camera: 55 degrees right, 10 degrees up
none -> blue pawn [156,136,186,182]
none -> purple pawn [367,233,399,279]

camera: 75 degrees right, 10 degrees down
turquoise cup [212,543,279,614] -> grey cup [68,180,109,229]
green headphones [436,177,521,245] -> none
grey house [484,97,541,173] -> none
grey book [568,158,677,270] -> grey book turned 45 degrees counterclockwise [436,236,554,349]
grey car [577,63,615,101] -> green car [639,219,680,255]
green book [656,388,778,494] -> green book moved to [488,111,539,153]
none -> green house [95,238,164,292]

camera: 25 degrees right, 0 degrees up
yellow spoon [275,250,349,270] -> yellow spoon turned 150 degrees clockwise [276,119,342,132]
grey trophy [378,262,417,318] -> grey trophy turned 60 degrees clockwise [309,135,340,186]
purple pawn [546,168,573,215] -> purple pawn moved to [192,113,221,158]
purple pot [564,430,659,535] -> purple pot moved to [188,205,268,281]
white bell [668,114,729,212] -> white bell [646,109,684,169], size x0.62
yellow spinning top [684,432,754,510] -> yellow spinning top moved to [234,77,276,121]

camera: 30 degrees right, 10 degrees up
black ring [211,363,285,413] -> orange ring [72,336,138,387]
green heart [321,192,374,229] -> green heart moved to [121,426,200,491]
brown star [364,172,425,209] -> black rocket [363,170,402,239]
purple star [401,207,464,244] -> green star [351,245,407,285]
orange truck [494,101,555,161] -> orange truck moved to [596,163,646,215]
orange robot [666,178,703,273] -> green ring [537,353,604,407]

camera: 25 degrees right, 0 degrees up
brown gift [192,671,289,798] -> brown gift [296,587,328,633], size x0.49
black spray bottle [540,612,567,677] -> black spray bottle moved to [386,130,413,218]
◆ ◆ ◆ ◆ ◆
■ Your assignment ■
The data must be duplicated exactly, with nothing left out.

■ Exercise result ■
camera: 55 degrees right, 10 degrees up
none -> blue pawn [156,136,186,182]
none -> purple pawn [367,233,399,279]

camera: 75 degrees right, 10 degrees down
turquoise cup [212,543,279,614] -> grey cup [68,180,109,229]
green headphones [436,177,521,245] -> none
grey house [484,97,541,173] -> none
grey book [568,158,677,270] -> grey book turned 45 degrees counterclockwise [436,236,554,349]
grey car [577,63,615,101] -> green car [639,219,680,255]
green book [656,388,778,494] -> green book moved to [488,111,539,153]
none -> green house [95,238,164,292]

camera: 25 degrees right, 0 degrees up
yellow spoon [275,250,349,270] -> yellow spoon turned 150 degrees clockwise [276,119,342,132]
grey trophy [378,262,417,318] -> grey trophy turned 60 degrees clockwise [309,135,340,186]
purple pawn [546,168,573,215] -> purple pawn moved to [192,113,221,158]
purple pot [564,430,659,535] -> purple pot moved to [188,205,268,281]
white bell [668,114,729,212] -> white bell [646,109,684,169], size x0.62
yellow spinning top [684,432,754,510] -> yellow spinning top moved to [234,77,276,121]

camera: 30 degrees right, 10 degrees up
black ring [211,363,285,413] -> orange ring [72,336,138,387]
green heart [321,192,374,229] -> green heart moved to [121,426,200,491]
brown star [364,172,425,209] -> black rocket [363,170,402,239]
purple star [401,207,464,244] -> green star [351,245,407,285]
orange truck [494,101,555,161] -> orange truck moved to [596,163,646,215]
orange robot [666,178,703,273] -> green ring [537,353,604,407]

camera: 25 degrees right, 0 degrees up
brown gift [192,671,289,798] -> brown gift [296,587,328,633], size x0.49
black spray bottle [540,612,567,677] -> black spray bottle moved to [386,130,413,218]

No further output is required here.